Your instructions: Copy exactly, beginning with the line holding "(379, 278) = (480, 411): none -> brown marker" and ending with the final line of the data beneath this task; copy nothing else, and leave out every picture.

Start of Data listing

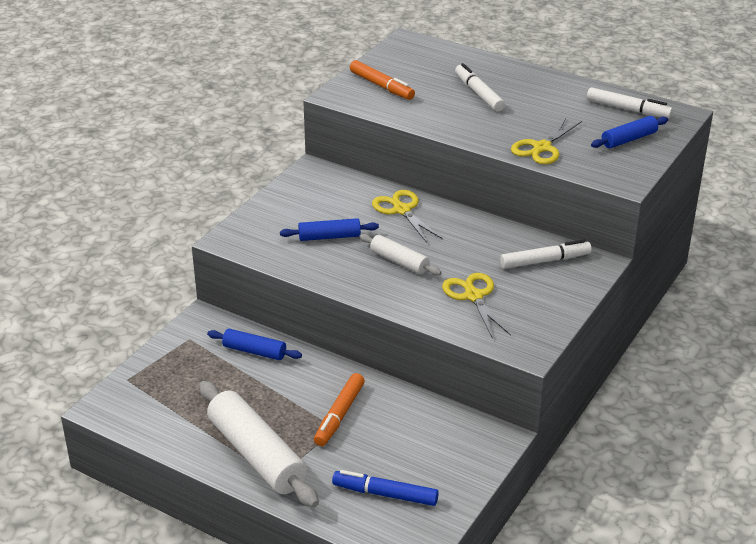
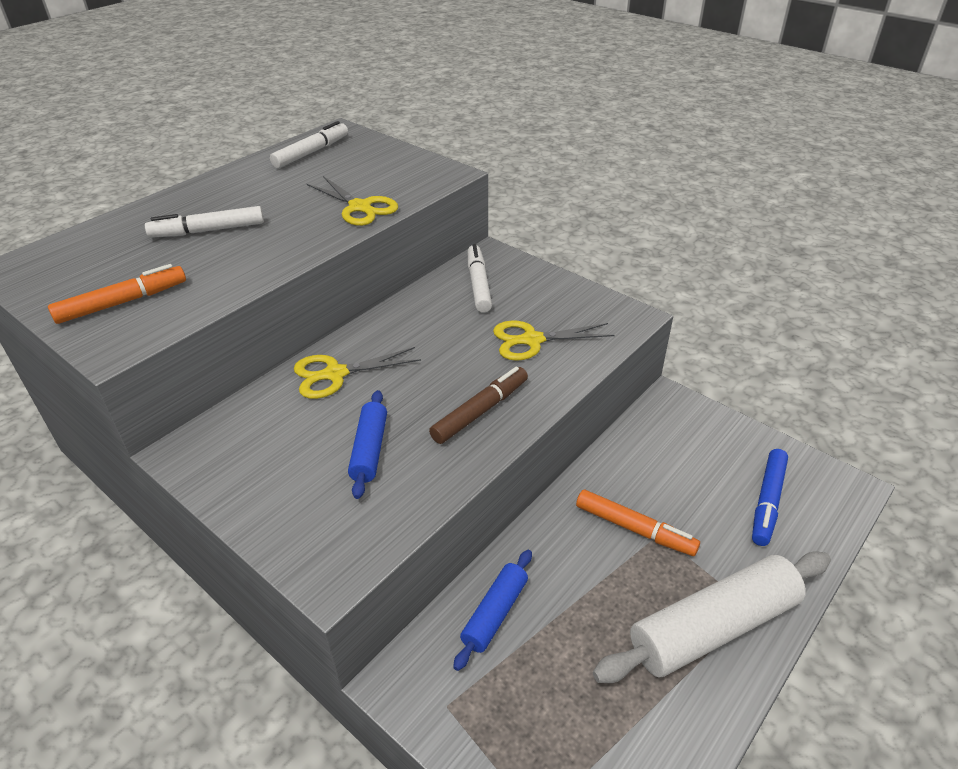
camera: 80 degrees left, 5 degrees up
(379, 278) = (480, 411): none -> brown marker
(399, 261) = (448, 389): white rolling pin -> none
(629, 139) = (370, 160): blue rolling pin -> none

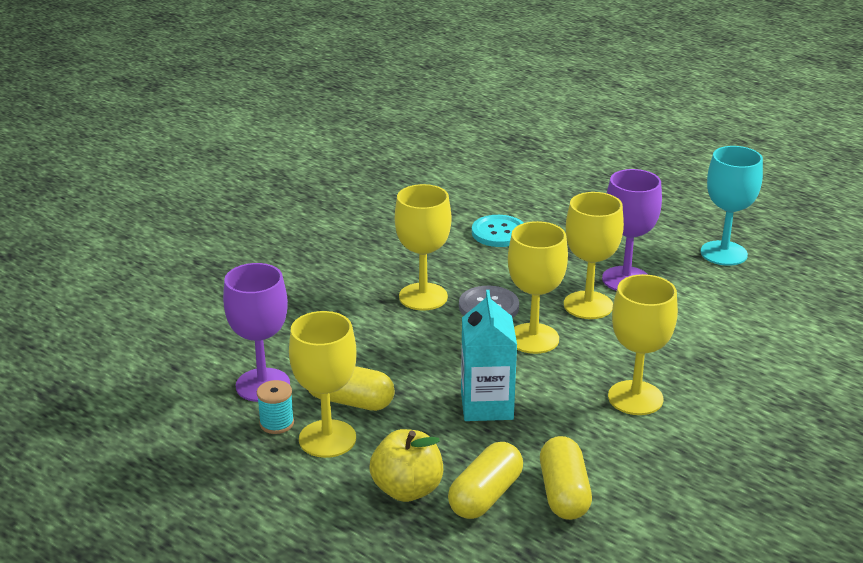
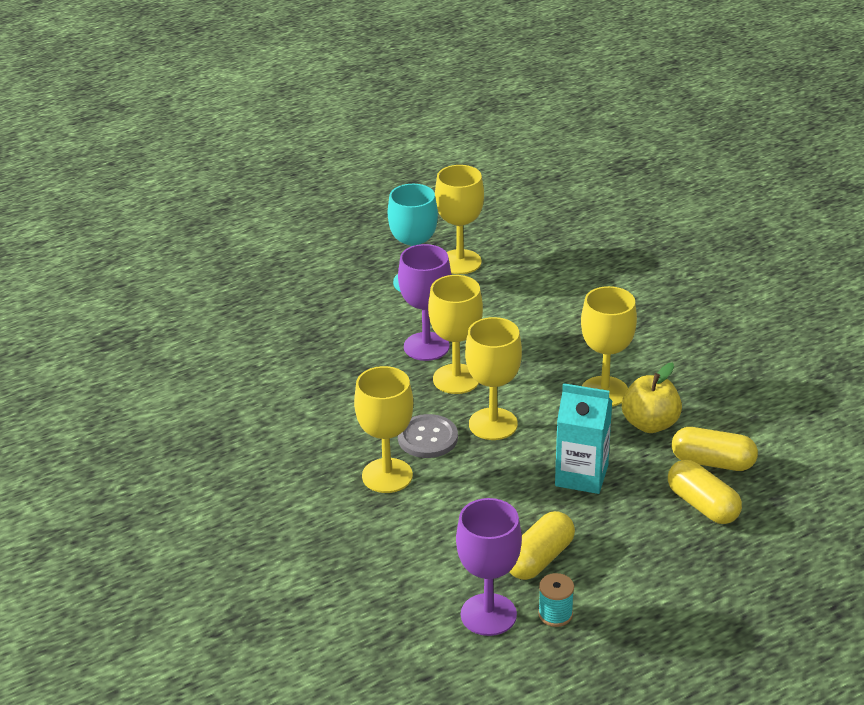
camera: 70 degrees left, 5 degrees up
(327, 439) = (592, 584): yellow goblet -> yellow goblet (460, 262)
(407, 489) = (680, 548): yellow apple -> yellow apple (650, 424)
(499, 233) = (297, 400): turquoise button -> none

End of Data listing

Completed task:
(379, 278) = (480, 411): none -> brown marker
(399, 261) = (448, 389): white rolling pin -> none
(629, 139) = (370, 160): blue rolling pin -> none

camera: 70 degrees left, 5 degrees up
(327, 439) = (592, 584): yellow goblet -> yellow goblet (460, 262)
(407, 489) = (680, 548): yellow apple -> yellow apple (650, 424)
(499, 233) = (297, 400): turquoise button -> none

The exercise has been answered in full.